### [Activity]
Look through the entries below and return all lines including the word "brown".

### [Working data]
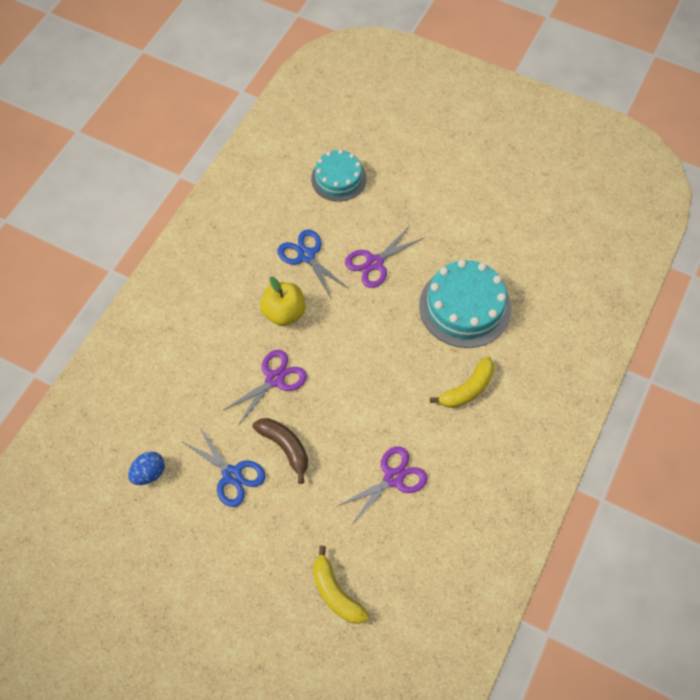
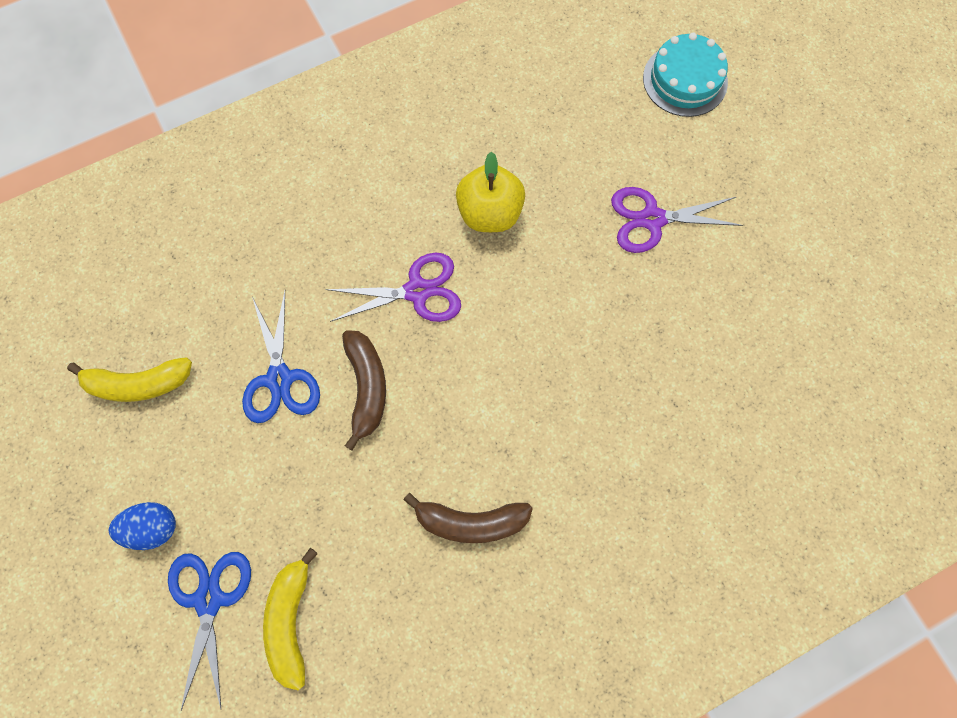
camera: 35 degrees right, 10 degrees up
(149, 473) = (189, 311): blue egg -> blue egg (153, 528)
(306, 255) = (571, 156): blue scissors -> blue scissors (209, 599)
(393, 478) = (470, 522): purple scissors -> brown banana
(465, 306) = (732, 353): turquoise cake -> none
(467, 389) = (654, 468): yellow banana -> yellow banana (138, 383)

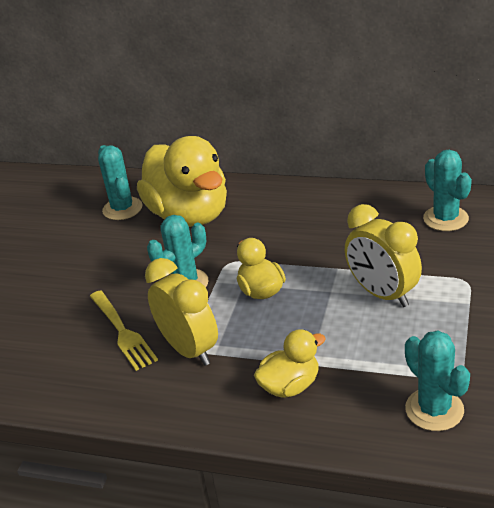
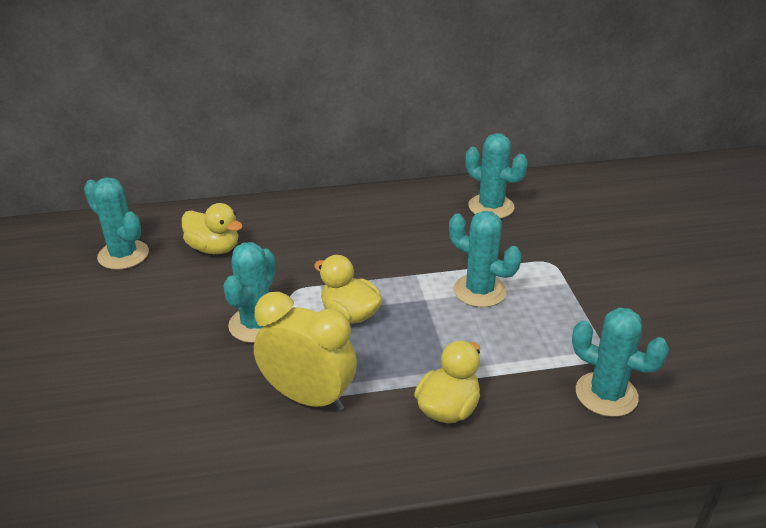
camera: 30 degrees left, 0 degrees up
(122, 332) = (211, 397): yellow fork -> none
(189, 215) = (214, 248): yellow duck -> yellow duck, size x0.49
(382, 294) = (479, 291): yellow clock -> turquoise cactus

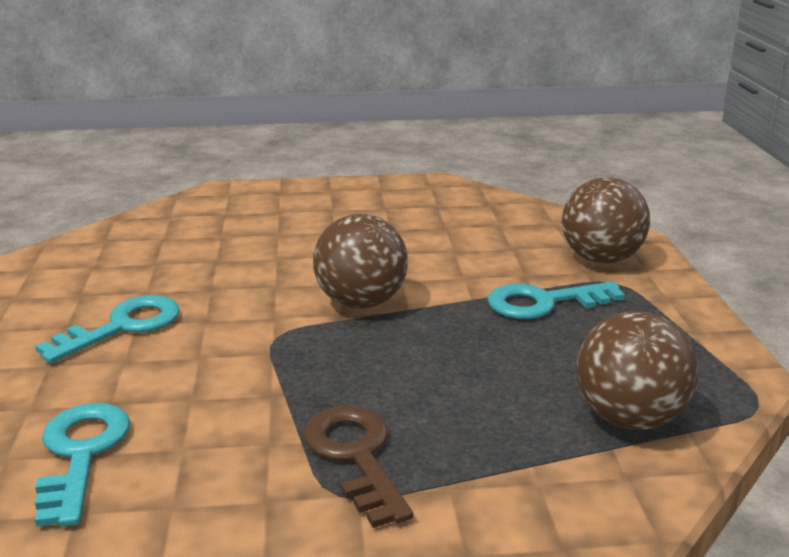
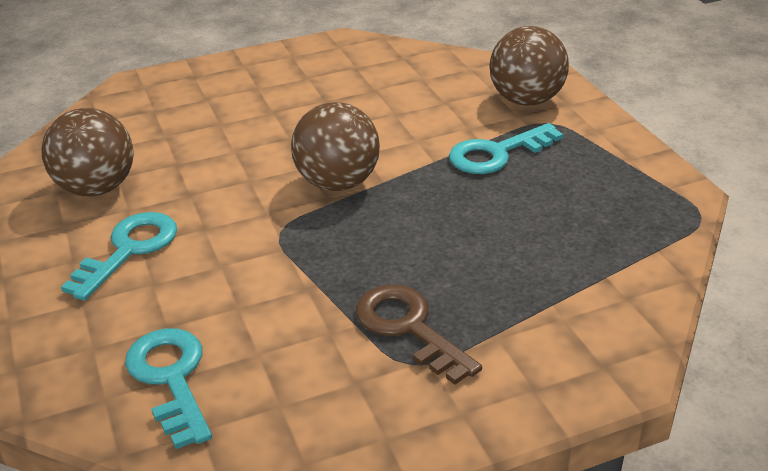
camera: 15 degrees left, 10 degrees up
(628, 418) = (609, 248): brown ball -> brown ball (97, 188)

### [Response for this exercise]
(393, 478) = (470, 522): purple scissors -> brown banana
(628, 418) = (609, 248): brown ball -> brown ball (97, 188)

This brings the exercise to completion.